Available data -
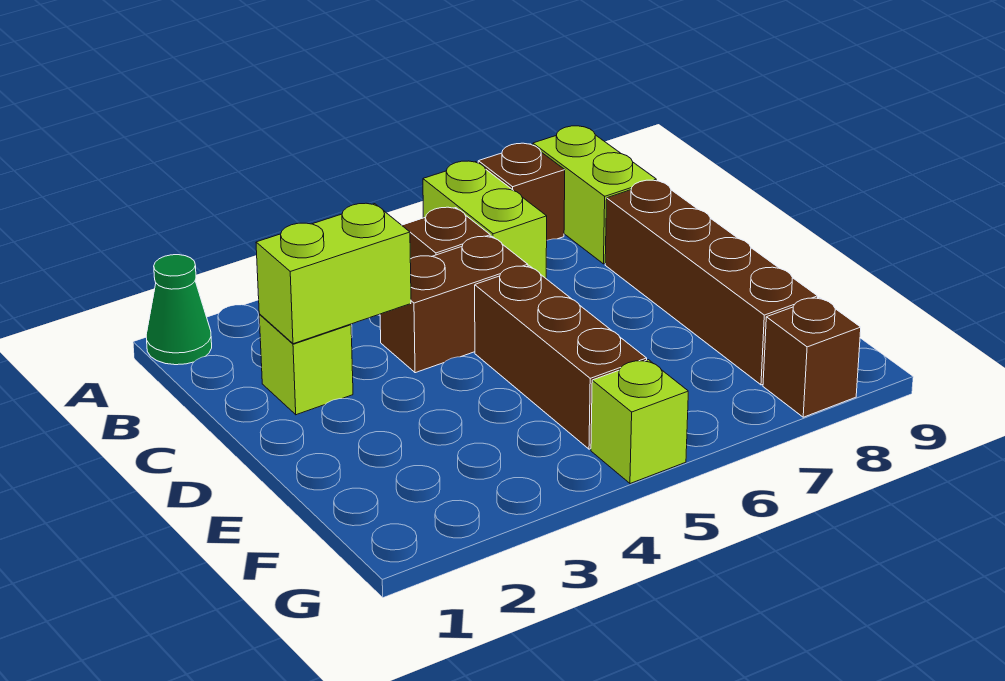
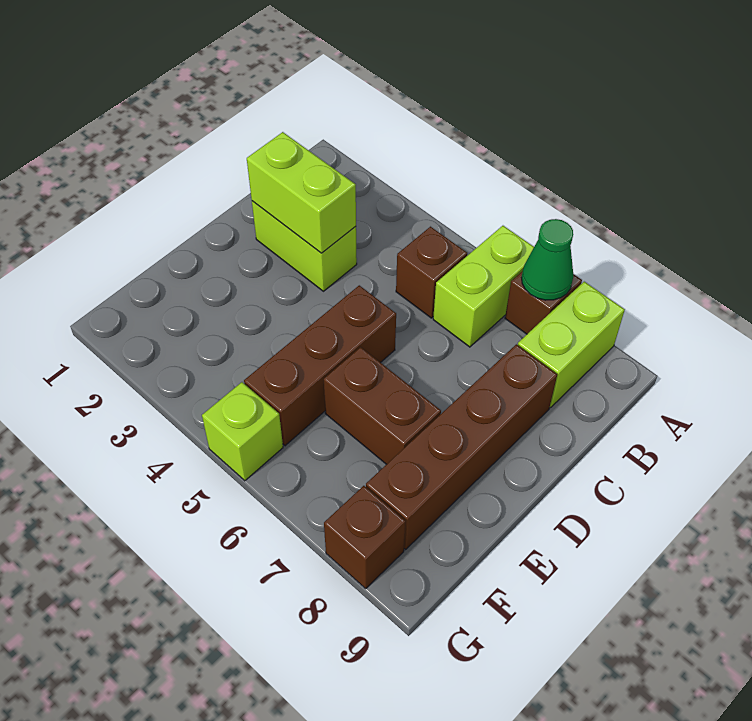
green cone A1 level 1 -> green cone A7 level 2
lime brick C2 level 1 -> lime brick C2:C3 level 1
brown brick C4:C5 level 1 -> brown brick E6:E7 level 1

What you are asked to do - Quote the material word for word, dropping any images it holds.

Exercise solution -
green cone A1 level 1 -> green cone A7 level 2
lime brick C2 level 1 -> lime brick C2:C3 level 1
brown brick C4:C5 level 1 -> brown brick E6:E7 level 1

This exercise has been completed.